# [DATA EXTRACTS]
—————
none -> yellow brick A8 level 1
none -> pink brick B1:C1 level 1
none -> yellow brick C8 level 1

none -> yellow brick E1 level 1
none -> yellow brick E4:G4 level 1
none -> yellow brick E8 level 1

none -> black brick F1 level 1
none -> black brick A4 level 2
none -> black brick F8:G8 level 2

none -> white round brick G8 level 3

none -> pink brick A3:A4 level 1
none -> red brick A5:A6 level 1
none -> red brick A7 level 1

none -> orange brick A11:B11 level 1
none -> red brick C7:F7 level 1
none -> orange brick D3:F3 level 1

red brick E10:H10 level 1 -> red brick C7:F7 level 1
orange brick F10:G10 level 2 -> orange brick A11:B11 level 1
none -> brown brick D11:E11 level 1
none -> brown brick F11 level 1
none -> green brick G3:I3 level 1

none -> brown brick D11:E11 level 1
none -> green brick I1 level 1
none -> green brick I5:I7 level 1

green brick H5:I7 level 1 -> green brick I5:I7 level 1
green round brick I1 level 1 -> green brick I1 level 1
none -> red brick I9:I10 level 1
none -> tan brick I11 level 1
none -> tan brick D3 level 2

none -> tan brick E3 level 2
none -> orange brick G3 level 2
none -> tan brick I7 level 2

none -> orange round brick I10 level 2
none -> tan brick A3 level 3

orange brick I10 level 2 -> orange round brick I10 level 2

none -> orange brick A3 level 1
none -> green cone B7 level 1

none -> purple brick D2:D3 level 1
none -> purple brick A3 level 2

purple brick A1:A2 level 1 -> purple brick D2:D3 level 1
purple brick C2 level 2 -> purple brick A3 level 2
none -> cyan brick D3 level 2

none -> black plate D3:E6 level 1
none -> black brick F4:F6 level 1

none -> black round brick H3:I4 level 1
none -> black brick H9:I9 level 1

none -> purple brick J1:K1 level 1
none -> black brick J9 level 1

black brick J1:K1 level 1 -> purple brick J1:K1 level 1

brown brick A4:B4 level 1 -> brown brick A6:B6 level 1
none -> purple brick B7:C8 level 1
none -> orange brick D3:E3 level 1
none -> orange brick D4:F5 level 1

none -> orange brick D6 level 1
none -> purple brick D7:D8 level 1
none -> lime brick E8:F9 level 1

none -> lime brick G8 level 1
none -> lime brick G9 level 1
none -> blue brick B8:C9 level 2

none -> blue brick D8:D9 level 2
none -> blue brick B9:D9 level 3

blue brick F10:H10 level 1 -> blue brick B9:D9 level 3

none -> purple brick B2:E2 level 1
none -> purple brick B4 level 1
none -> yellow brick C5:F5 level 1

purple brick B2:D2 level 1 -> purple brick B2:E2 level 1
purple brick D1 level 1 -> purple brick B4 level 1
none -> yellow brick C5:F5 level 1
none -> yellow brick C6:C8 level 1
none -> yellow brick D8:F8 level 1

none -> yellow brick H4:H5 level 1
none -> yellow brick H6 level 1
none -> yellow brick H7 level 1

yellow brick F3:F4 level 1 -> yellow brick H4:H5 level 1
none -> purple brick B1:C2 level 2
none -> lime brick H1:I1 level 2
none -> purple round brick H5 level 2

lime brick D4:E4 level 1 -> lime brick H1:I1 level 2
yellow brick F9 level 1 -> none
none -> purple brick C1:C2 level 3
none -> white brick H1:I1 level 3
—————
# [ASSIGNED TASK]
Give back precisely the lines above that start at the line containing "none -> yellow brick E1 level 1" and end at the line containing "none -> white round brick G8 level 3", inclusive. No other lines belong in the output.

# [RESPONSE AREA]
none -> yellow brick E1 level 1
none -> yellow brick E4:G4 level 1
none -> yellow brick E8 level 1

none -> black brick F1 level 1
none -> black brick A4 level 2
none -> black brick F8:G8 level 2

none -> white round brick G8 level 3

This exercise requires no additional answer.